■ REQUIREMENT
Your reply should consist only of the lines from the one with "ENC pin GND: GND -> none" through the end of the entries, transcribed exactly. Pictures stay out.

■ ENTRIES PROVIDED

= = = =

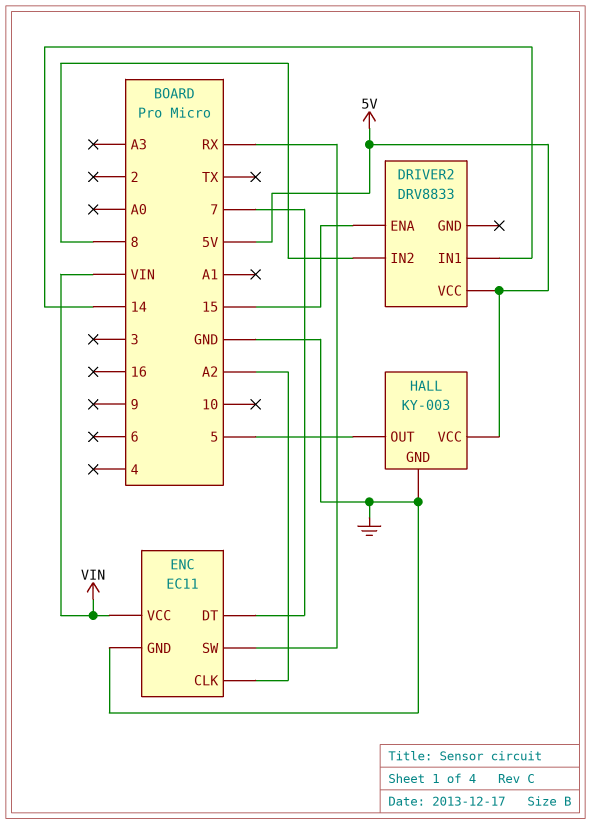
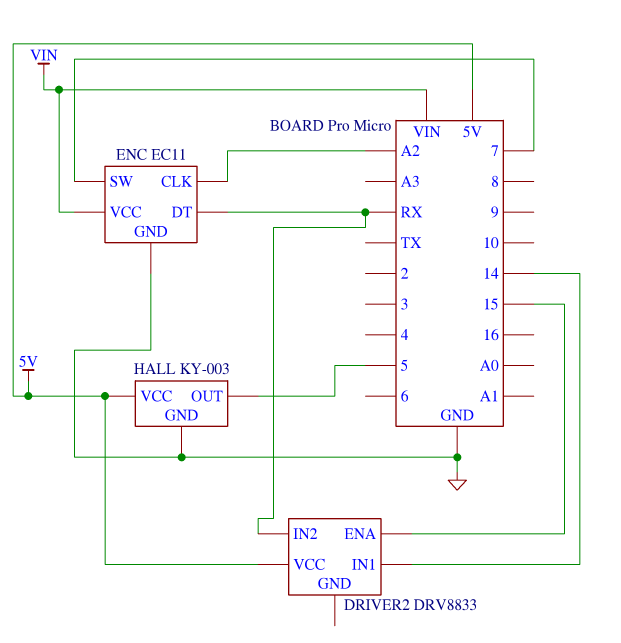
DRIVER2 pin IN2: 8 -> RX
ENC pin DT: 7 -> RX
ENC pin SW: RX -> 7

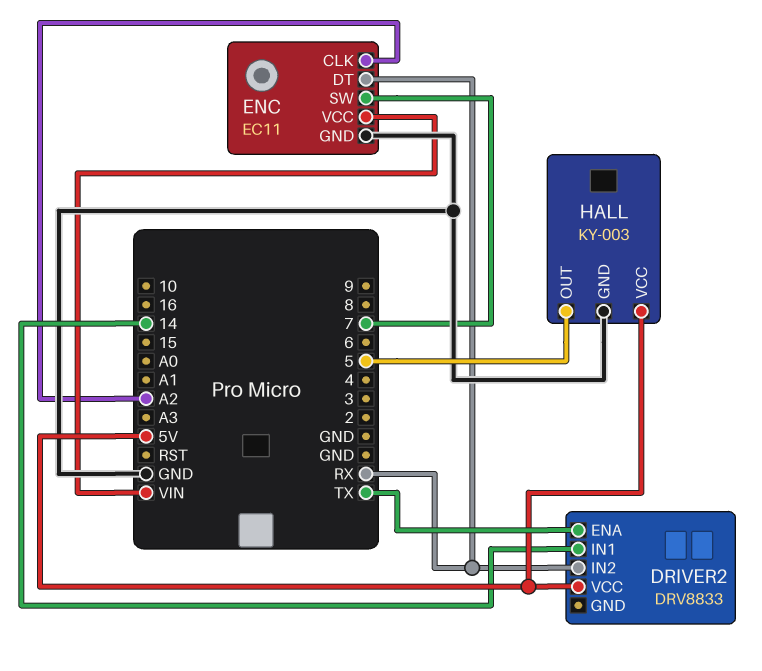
DRIVER2 pin ENA: 15 -> TX

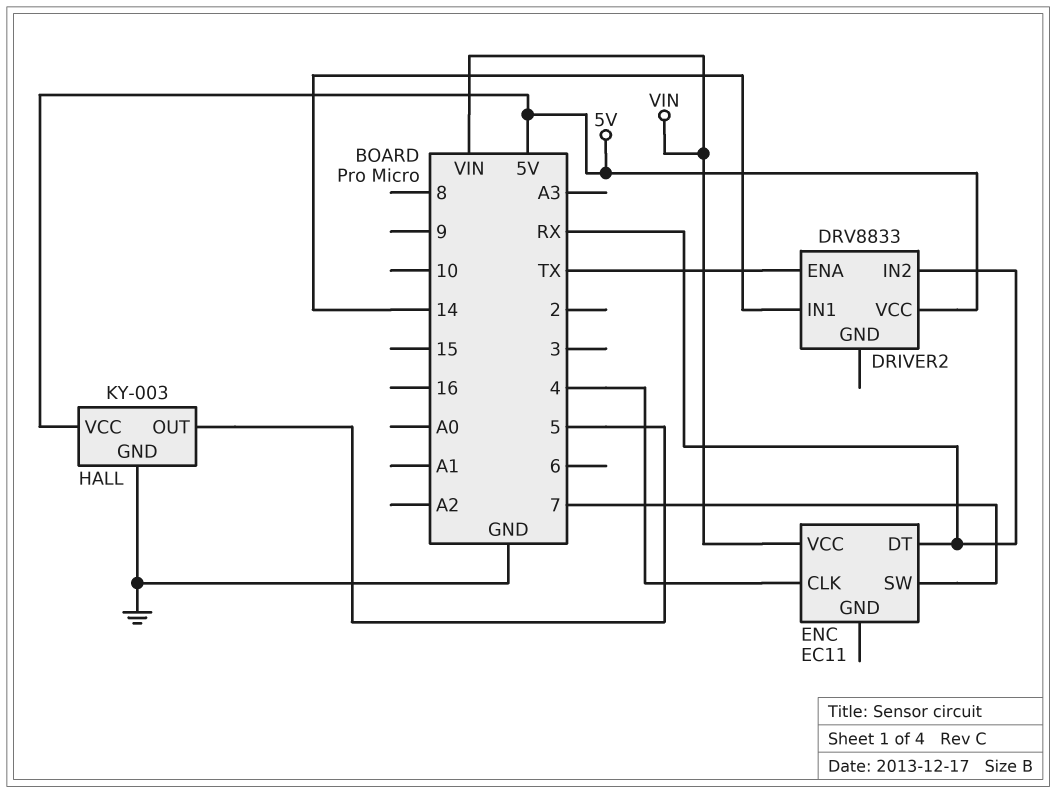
ENC pin CLK: A2 -> 4
ENC pin GND: GND -> none

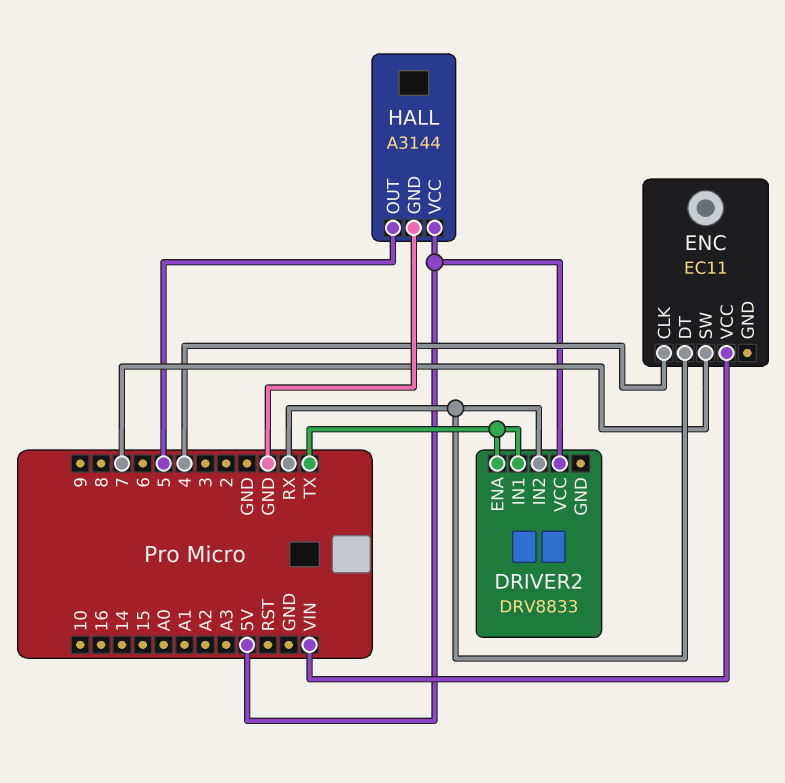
DRIVER2 pin IN1: 14 -> TX
HALL: KY-003 -> A3144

= = = =

■ ANSWER SPACE
ENC pin GND: GND -> none

DRIVER2 pin IN1: 14 -> TX
HALL: KY-003 -> A3144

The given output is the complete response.